● Work order: Pictures stay out. All the rest of the records must be repeated exactly.
Given information START
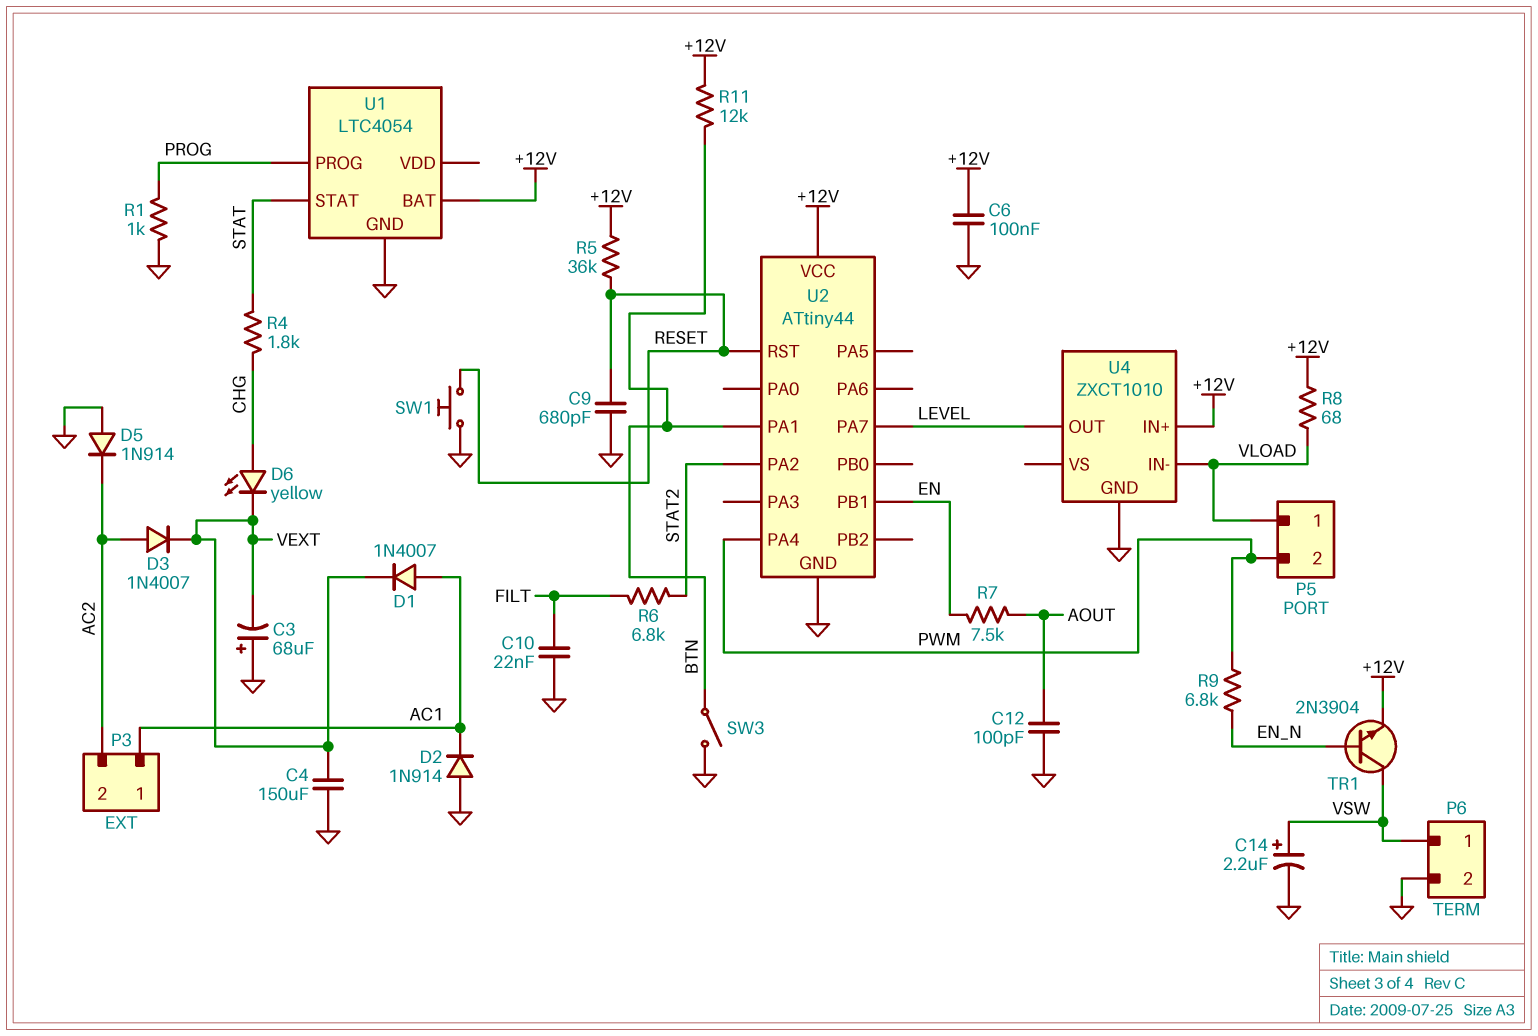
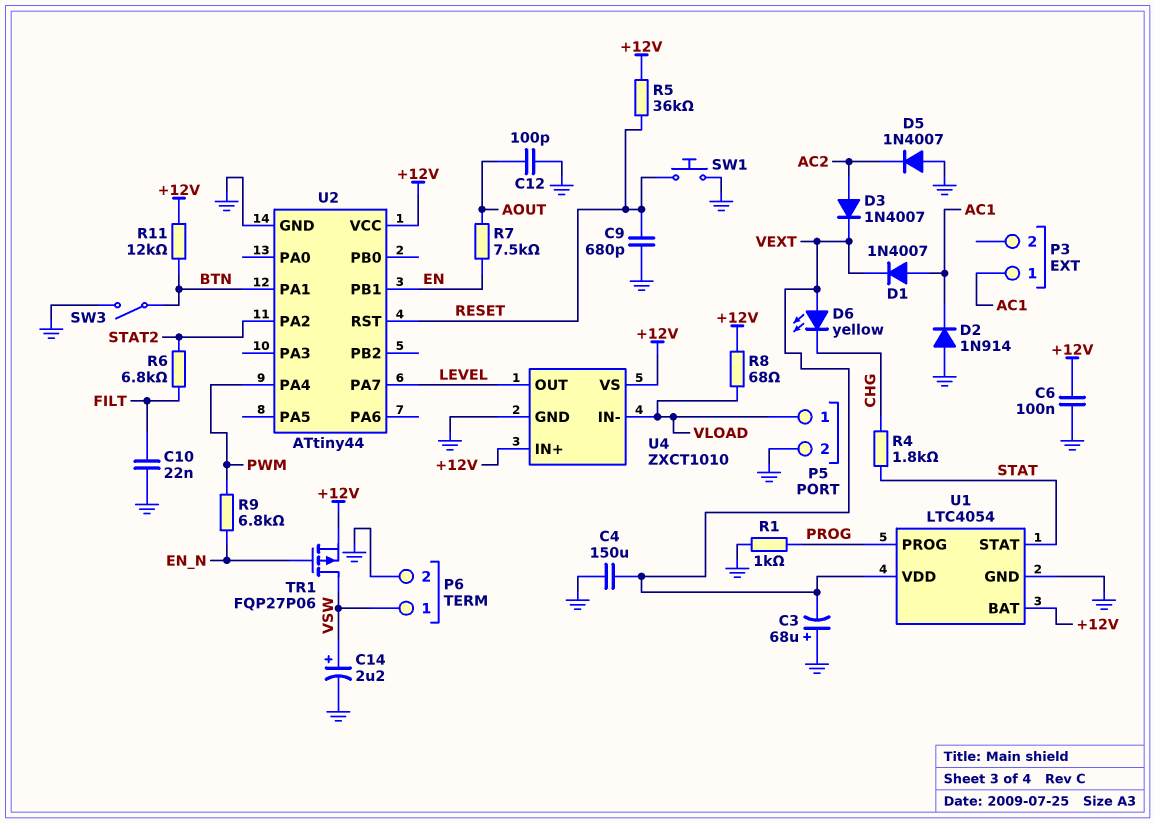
D5: diode 1N914 (A GND, K AC2) -> diode 1N4007 (A GND, K AC2)
D6: LED yellow (A CHG, K VEXT) -> LED yellow (A VEXT, K CHG)
P3 pin 2: AC2 -> none
P5 pin 2: PWM -> GND
TR1: NPN 2N3904 (B EN_N, C VSW, E +12V) -> PMOS FQP27P06 (G EN_N, D VSW, S +12V)
U1 pin VDD: none -> VEXT
U4 pin VS: none -> +12V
Given information END
● Solution to the problem:
D5: diode 1N914 (A GND, K AC2) -> diode 1N4007 (A GND, K AC2)
D6: LED yellow (A CHG, K VEXT) -> LED yellow (A VEXT, K CHG)
P3 pin 2: AC2 -> none
P5 pin 2: PWM -> GND
TR1: NPN 2N3904 (B EN_N, C VSW, E +12V) -> PMOS FQP27P06 (G EN_N, D VSW, S +12V)
U1 pin VDD: none -> VEXT
U4 pin VS: none -> +12V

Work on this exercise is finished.